--- Recorded information Enclosed Below ---

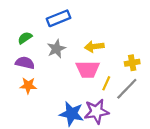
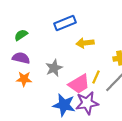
blue rectangle: (59, 18) -> (65, 23), moved
gray star: (56, 49) -> (54, 68), moved
pink trapezoid: (88, 69) -> (79, 84), moved, turned -30

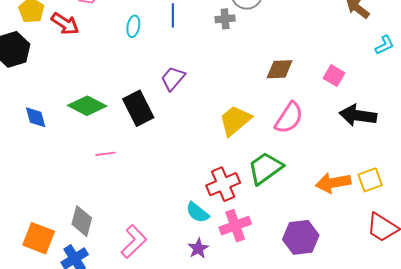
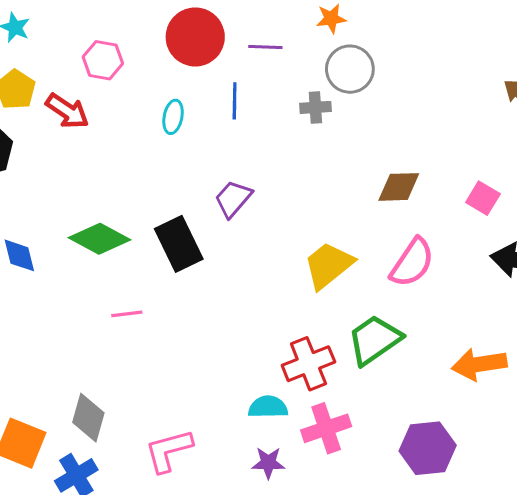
cyan semicircle: (197, 212) -> (268, 407), turned 140
pink L-shape: (134, 242) -> (169, 451), turned -152
purple star: (198, 248) -> (268, 463), turned 30

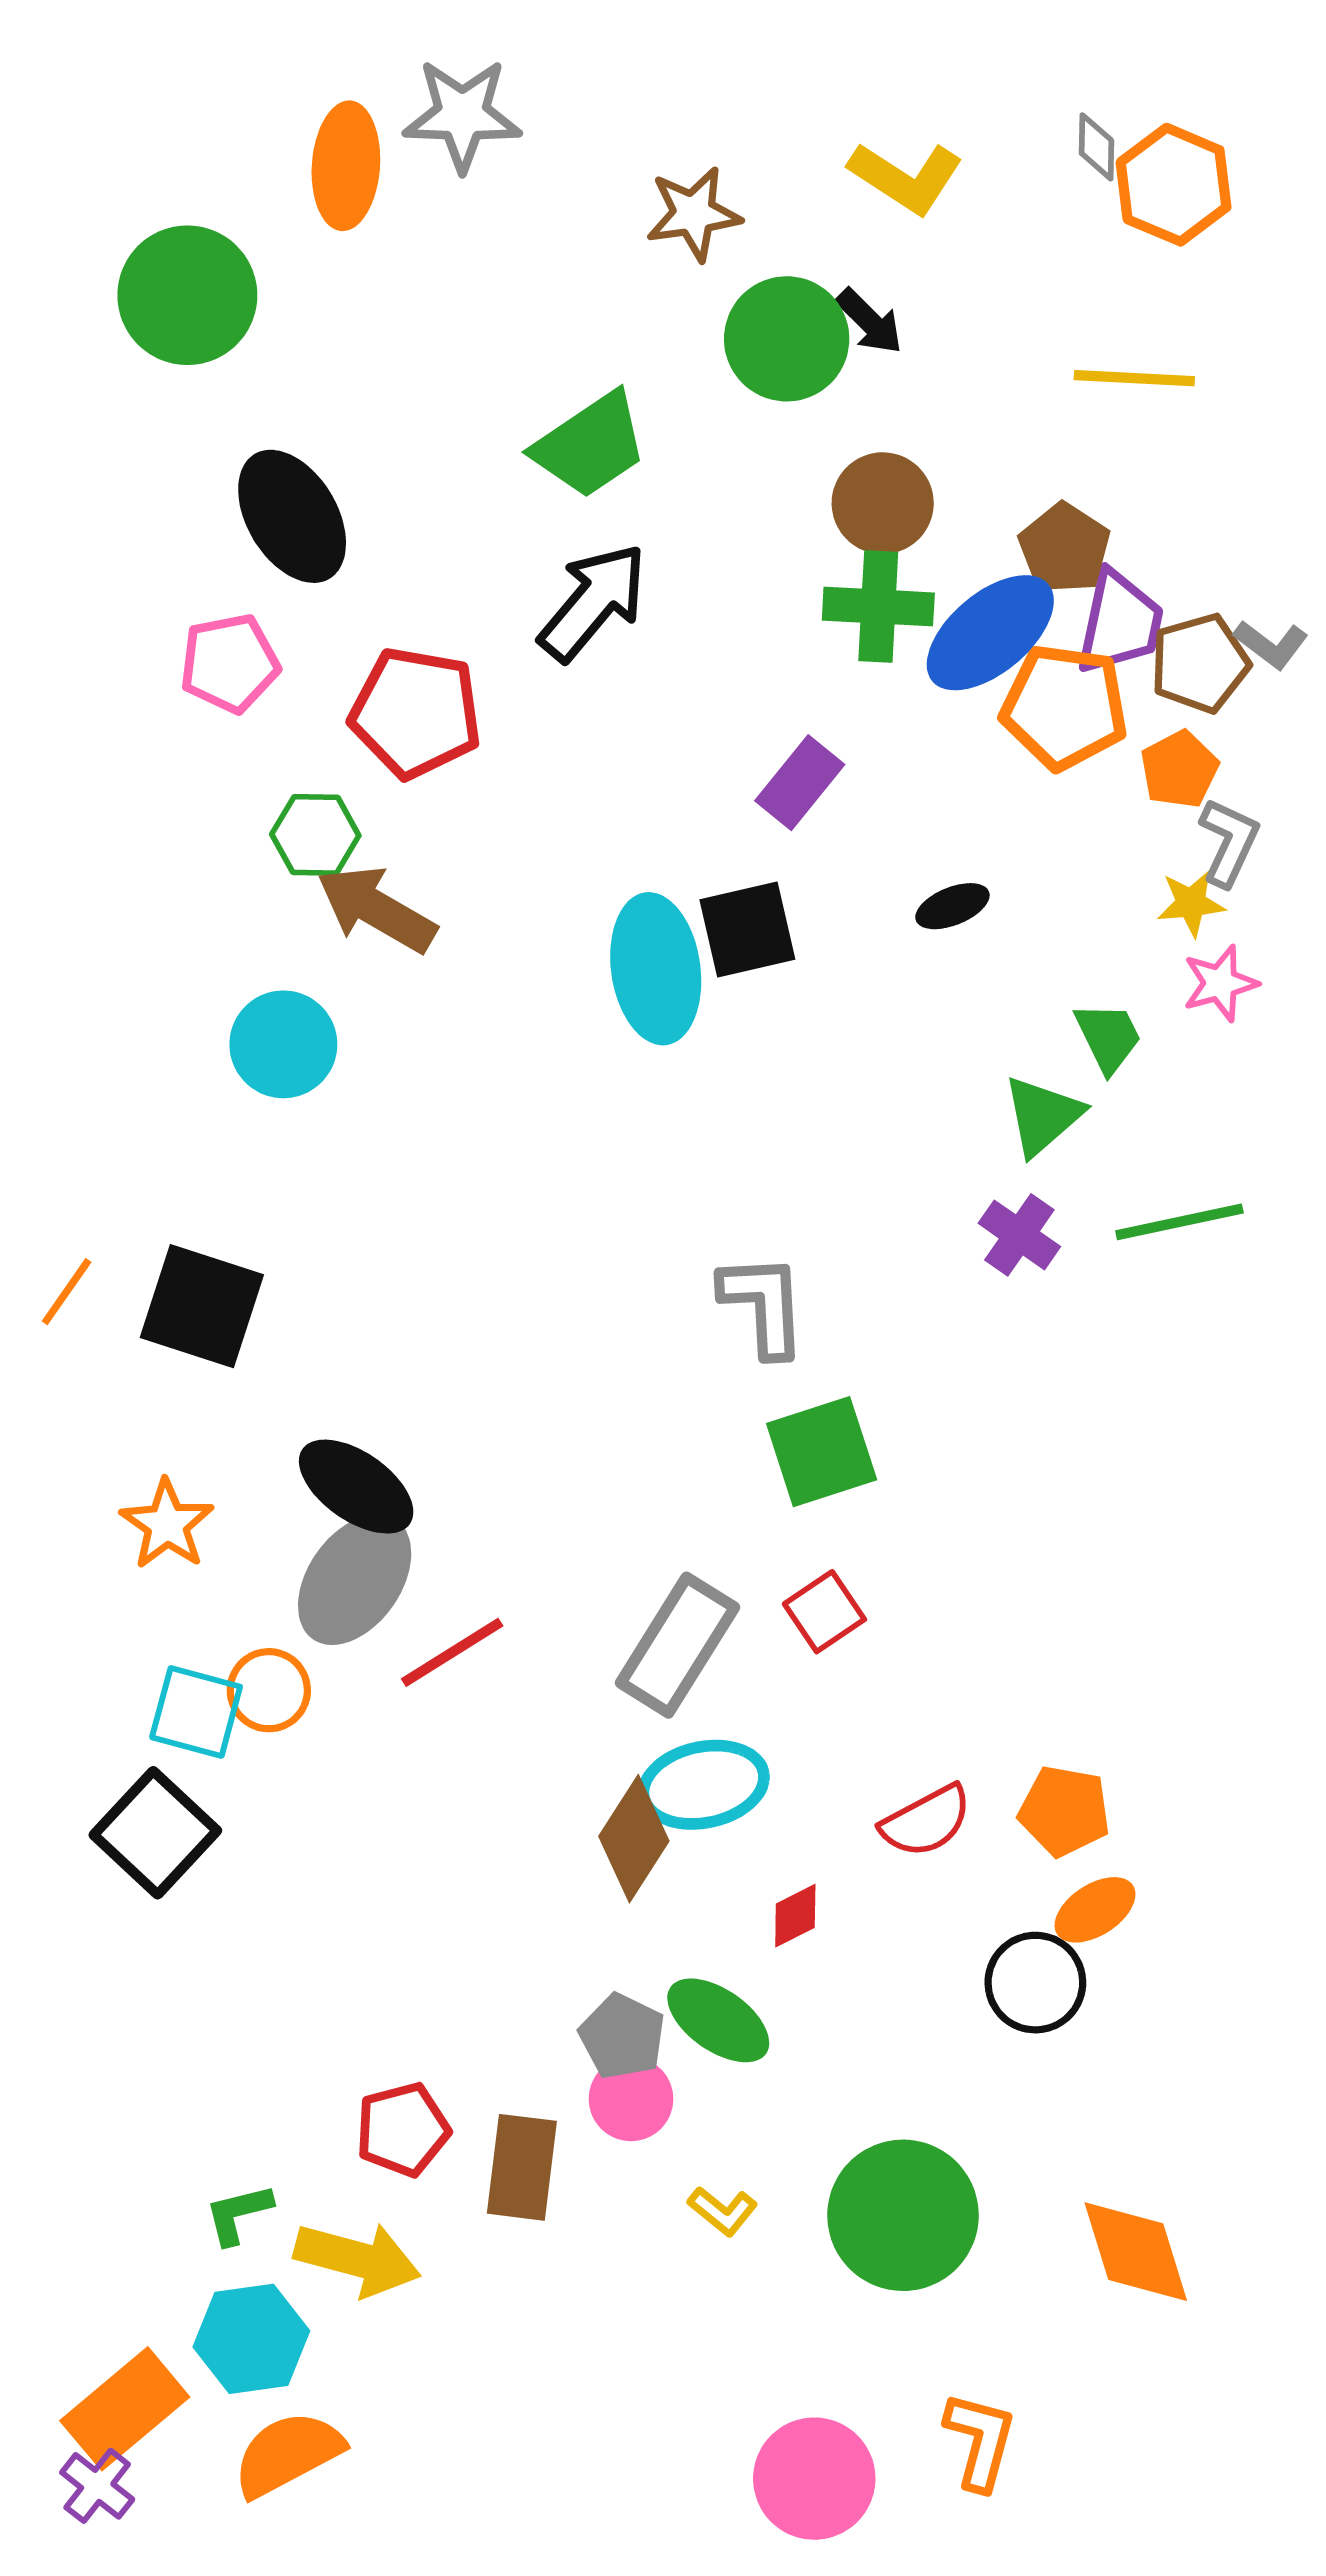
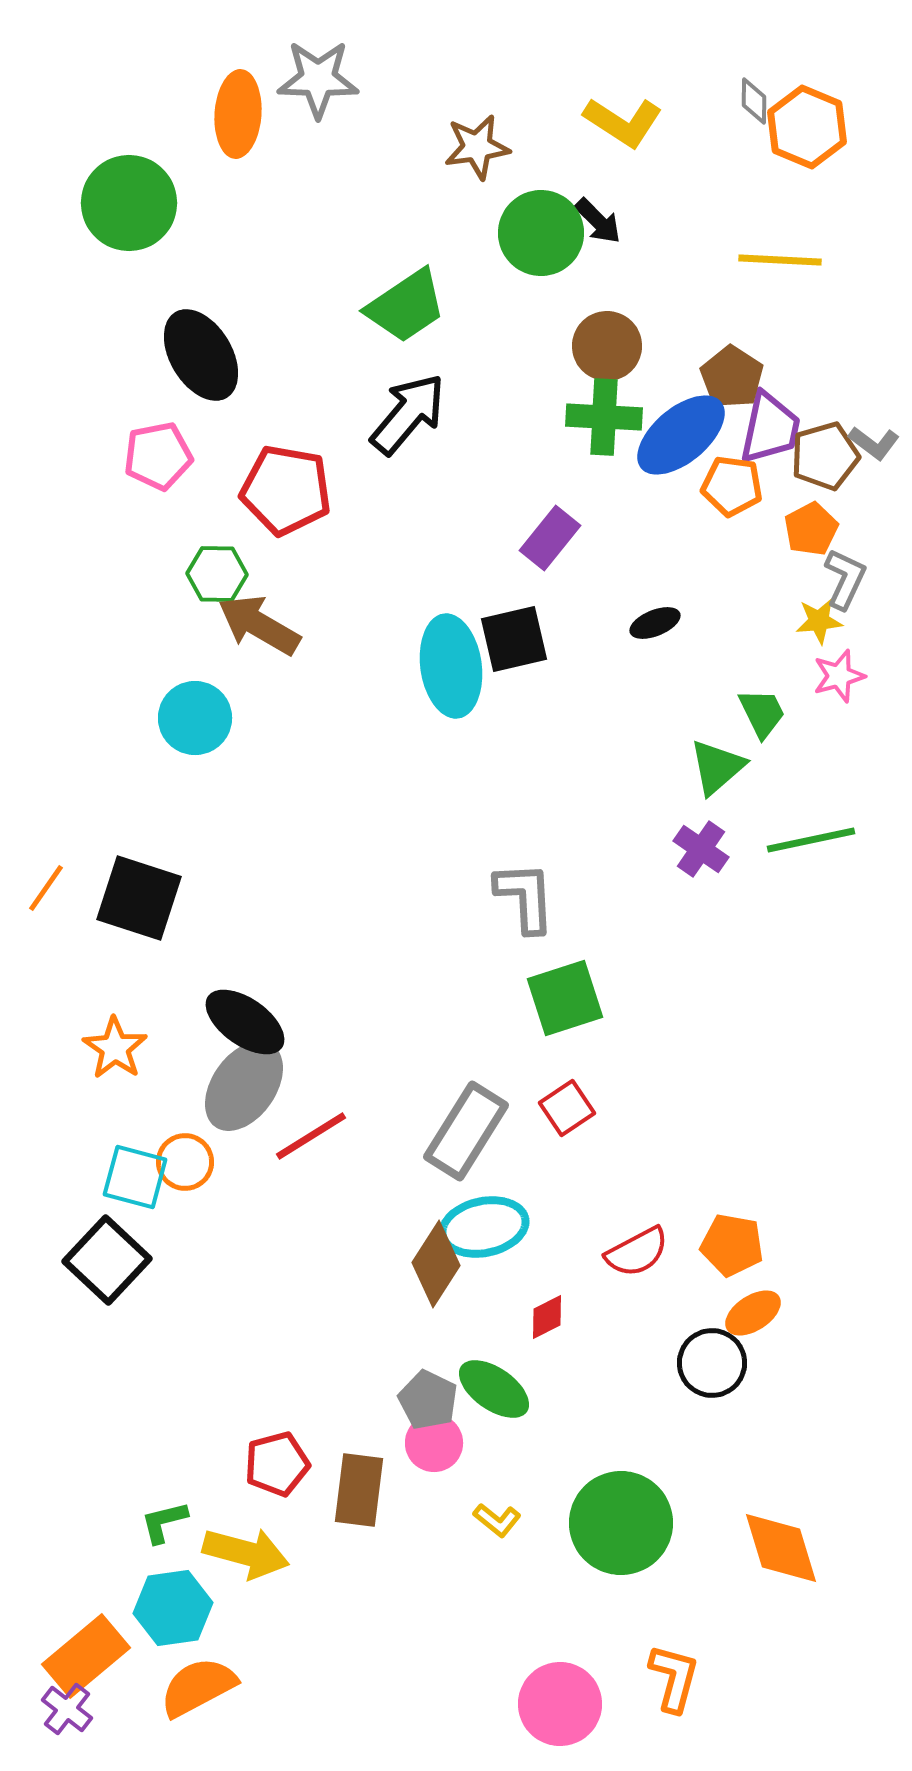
orange pentagon: (1064, 707) -> (732, 486), size x0.7

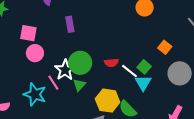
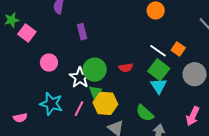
pink square: (28, 33) -> (27, 33), moved, turned 30
green square: (144, 67) -> (159, 70), size x1.5
white line: (129, 71) -> (158, 51), moved
pink line: (53, 83) -> (79, 109), moved, turned 63
yellow hexagon: (108, 101) -> (105, 103), moved

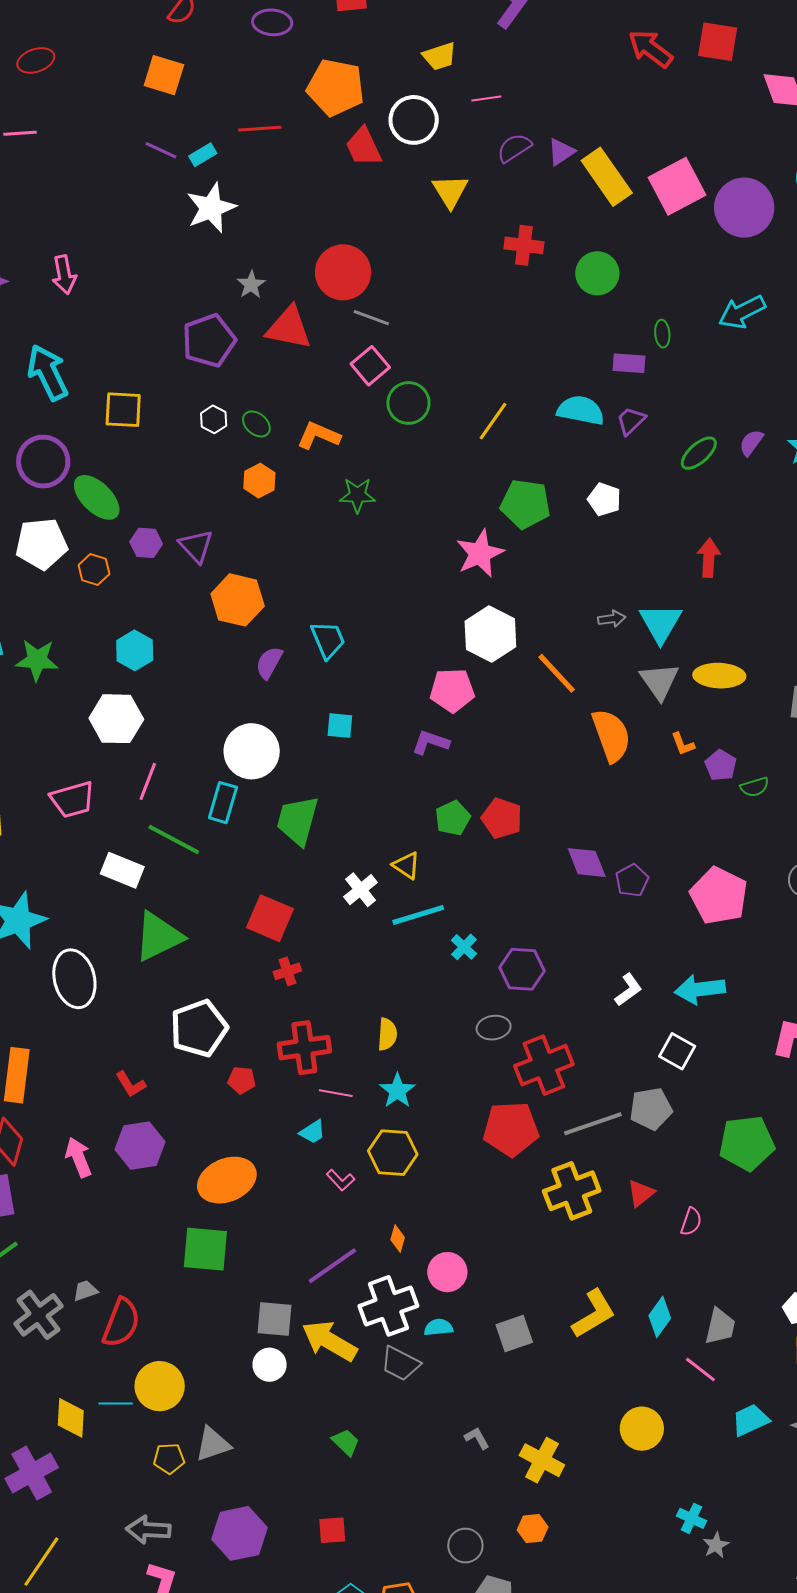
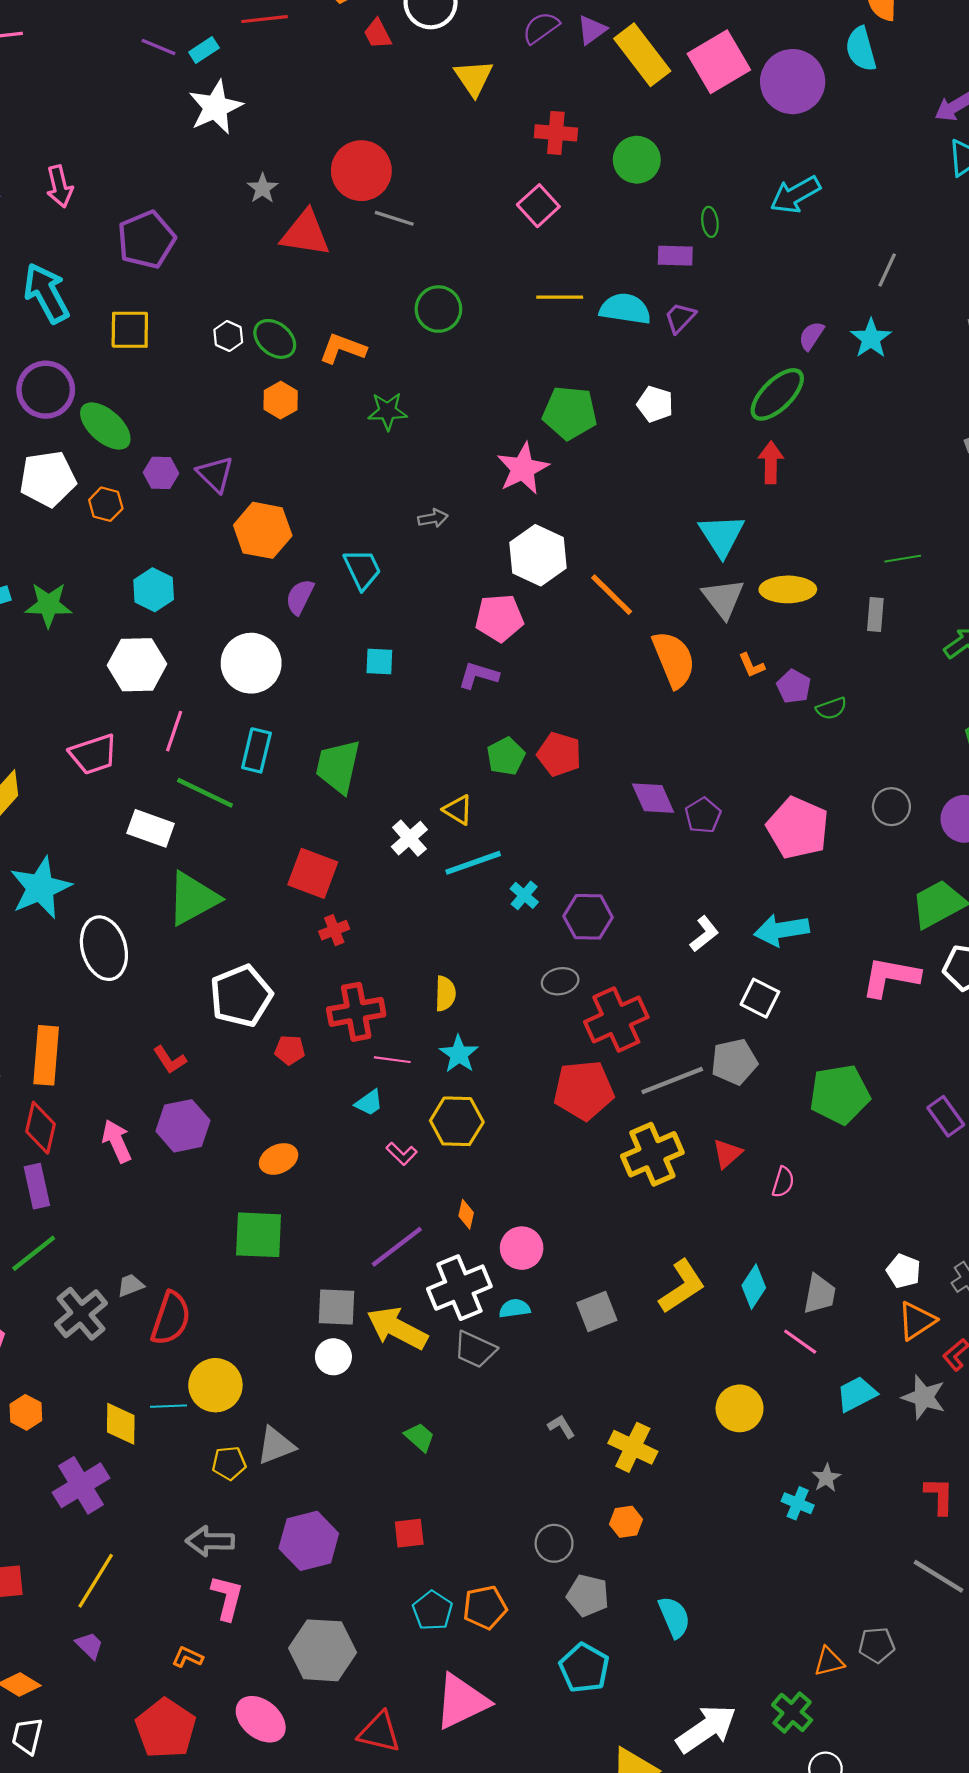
red trapezoid: (363, 147) -> (378, 34), size x0.7
purple pentagon: (209, 340) -> (146, 240), moved
pink square: (370, 366) -> (538, 206), moved
yellow line: (493, 421) -> (560, 297), moved, turned 57
green ellipse: (256, 424) -> (275, 339), size x1.4
green ellipse: (699, 453) -> (777, 394), moved, size x1.4
gray arrow: (612, 619) -> (433, 518), moved
white circle: (252, 751) -> (251, 663), moved
orange ellipse: (227, 1180) -> (279, 1159), size x0.6
gray star: (716, 1545) -> (826, 1478), moved

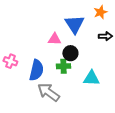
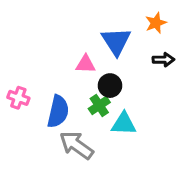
green cross: (63, 66) -> (99, 105), turned -32
cyan triangle: (91, 78) -> (124, 124), moved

--- End of Enclosed Recorded information ---

=== Your goal ===
Copy out exactly the lines that begin at the line with "gray star: (716, 1545) -> (826, 1478), moved" and end at the final line of the entries above. Leave out the pictures.

=== Answer to this exercise ===
gray star: (716, 1545) -> (826, 1478), moved

green cross: (63, 66) -> (99, 105), turned -32
cyan triangle: (91, 78) -> (124, 124), moved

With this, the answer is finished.